> Your objective
Count the lines in the data below that contain the string "grace" and reply with only that number.

Collection entries
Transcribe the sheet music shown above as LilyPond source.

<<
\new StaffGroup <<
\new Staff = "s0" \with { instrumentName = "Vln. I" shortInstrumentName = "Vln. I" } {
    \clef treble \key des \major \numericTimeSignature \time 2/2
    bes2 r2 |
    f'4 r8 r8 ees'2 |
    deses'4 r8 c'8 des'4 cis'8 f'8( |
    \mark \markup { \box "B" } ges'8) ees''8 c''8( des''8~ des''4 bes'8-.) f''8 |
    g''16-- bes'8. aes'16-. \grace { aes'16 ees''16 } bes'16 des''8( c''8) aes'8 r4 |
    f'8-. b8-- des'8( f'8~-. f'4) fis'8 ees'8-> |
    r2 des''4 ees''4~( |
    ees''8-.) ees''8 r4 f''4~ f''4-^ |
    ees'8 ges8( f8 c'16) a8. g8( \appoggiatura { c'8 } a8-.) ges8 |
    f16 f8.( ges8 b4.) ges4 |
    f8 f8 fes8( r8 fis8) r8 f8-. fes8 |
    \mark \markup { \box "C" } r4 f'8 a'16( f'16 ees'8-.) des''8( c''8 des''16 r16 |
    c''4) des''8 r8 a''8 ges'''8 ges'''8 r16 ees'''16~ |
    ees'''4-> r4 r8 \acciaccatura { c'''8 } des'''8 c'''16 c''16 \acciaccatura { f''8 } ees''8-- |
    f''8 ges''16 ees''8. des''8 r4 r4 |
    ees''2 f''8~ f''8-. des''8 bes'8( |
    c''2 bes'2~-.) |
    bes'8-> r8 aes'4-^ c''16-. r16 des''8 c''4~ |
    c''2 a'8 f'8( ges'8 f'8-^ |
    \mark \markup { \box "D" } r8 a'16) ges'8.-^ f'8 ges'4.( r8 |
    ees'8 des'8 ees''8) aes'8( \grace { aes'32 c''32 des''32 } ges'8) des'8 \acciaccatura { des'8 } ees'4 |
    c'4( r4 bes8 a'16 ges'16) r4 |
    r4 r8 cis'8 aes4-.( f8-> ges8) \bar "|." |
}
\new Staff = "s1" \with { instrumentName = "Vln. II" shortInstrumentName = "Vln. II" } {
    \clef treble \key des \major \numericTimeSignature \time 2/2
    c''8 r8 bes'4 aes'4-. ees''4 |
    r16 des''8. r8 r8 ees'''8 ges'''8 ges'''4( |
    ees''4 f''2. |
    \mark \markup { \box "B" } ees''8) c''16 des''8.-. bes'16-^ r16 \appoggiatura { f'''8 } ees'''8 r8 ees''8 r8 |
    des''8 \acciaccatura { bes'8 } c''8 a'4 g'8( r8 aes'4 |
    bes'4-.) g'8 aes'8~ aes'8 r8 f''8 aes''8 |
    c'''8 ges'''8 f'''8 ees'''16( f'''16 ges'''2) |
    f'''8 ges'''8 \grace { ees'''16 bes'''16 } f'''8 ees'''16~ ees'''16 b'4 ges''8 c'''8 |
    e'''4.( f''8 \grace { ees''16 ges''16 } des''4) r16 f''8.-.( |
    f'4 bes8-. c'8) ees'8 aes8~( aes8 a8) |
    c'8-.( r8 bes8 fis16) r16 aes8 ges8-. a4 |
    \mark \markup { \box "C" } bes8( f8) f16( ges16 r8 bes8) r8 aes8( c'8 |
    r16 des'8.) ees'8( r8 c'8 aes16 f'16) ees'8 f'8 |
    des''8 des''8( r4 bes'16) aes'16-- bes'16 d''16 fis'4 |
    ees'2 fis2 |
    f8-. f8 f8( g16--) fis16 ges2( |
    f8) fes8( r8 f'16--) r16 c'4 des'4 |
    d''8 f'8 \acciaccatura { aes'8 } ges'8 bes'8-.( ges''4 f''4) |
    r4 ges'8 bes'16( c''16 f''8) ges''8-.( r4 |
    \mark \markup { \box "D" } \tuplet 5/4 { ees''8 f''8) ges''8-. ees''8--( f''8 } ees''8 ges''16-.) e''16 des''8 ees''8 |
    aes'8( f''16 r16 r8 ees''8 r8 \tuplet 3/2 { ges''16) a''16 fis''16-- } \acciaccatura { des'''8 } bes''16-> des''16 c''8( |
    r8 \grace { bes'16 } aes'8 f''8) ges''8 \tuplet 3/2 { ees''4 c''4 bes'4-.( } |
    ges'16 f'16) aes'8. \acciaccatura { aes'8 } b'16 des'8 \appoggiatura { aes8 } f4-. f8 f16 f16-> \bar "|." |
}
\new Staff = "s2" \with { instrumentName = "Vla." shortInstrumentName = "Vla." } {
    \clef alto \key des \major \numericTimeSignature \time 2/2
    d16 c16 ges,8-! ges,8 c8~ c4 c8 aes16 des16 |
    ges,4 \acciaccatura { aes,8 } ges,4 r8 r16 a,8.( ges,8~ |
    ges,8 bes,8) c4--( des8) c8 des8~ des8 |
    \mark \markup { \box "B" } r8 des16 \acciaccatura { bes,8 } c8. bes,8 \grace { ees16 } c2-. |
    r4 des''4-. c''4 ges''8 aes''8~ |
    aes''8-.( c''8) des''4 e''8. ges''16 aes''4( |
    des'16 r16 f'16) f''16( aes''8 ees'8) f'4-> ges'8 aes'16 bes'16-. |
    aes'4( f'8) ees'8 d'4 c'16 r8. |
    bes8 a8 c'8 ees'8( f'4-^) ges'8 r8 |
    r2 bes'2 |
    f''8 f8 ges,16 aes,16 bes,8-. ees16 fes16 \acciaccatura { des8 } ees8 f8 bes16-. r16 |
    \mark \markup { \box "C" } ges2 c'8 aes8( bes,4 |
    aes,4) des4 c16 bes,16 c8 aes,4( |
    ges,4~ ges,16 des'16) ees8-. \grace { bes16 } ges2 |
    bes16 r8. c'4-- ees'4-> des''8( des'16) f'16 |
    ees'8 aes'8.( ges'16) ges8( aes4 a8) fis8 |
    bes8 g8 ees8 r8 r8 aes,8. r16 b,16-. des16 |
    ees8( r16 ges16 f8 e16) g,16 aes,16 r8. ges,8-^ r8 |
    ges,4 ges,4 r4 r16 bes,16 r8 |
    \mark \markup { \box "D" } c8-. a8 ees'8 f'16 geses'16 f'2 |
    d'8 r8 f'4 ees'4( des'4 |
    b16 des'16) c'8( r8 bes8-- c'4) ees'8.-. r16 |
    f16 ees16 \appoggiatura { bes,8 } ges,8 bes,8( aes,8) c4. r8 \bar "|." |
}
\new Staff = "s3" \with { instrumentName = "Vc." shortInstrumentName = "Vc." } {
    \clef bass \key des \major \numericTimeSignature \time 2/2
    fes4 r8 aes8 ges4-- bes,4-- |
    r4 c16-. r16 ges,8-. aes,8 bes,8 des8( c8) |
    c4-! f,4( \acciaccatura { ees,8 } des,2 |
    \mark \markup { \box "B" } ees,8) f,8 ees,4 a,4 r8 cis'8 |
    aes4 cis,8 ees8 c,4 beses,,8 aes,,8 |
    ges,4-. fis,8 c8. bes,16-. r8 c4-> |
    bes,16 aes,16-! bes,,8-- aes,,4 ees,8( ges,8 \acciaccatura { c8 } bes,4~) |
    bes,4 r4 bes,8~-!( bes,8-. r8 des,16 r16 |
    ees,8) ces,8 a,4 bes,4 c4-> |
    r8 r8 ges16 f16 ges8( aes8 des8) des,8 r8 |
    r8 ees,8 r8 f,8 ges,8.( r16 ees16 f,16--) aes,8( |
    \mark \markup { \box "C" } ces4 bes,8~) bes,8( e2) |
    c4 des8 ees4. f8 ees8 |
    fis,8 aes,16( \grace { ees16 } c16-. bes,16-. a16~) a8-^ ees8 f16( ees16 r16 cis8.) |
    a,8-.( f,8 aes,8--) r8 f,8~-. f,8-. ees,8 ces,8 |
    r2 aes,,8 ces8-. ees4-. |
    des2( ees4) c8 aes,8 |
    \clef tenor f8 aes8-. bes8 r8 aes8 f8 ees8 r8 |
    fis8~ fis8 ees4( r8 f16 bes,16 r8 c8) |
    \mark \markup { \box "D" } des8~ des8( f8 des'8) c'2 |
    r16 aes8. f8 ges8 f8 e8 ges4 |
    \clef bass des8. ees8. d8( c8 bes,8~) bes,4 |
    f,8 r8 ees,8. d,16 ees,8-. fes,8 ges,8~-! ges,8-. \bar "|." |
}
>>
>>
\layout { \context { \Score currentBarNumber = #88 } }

> Answer for the task
8